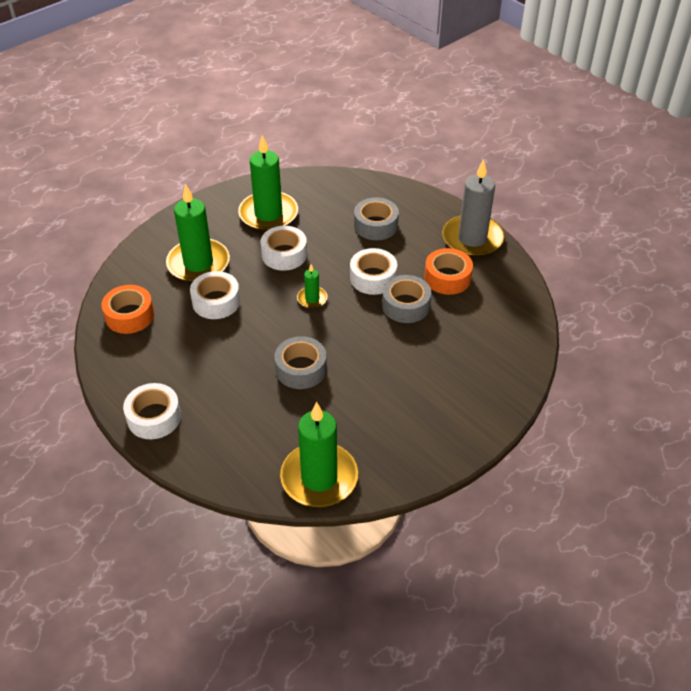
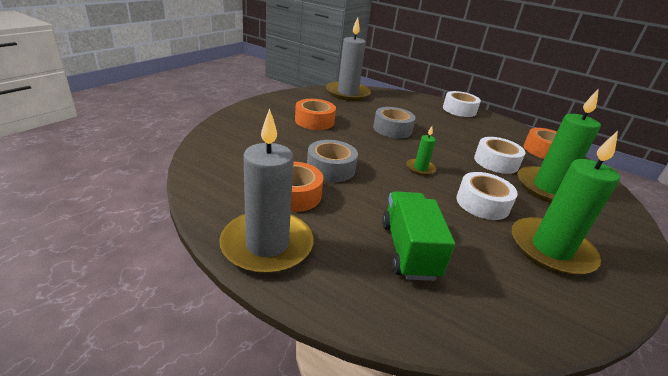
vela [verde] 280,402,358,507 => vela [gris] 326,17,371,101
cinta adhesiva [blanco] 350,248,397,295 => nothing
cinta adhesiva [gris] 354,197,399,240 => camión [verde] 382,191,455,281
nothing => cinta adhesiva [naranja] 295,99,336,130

_WHAT THE TASK ASKS:_
The line with "cinta adhesiva [gris]", the last line of the data above, and every line between them should be duplicated exactly, with nothing else.

_PROBLEM SOLUTION:_
cinta adhesiva [gris] 354,197,399,240 => camión [verde] 382,191,455,281
nothing => cinta adhesiva [naranja] 295,99,336,130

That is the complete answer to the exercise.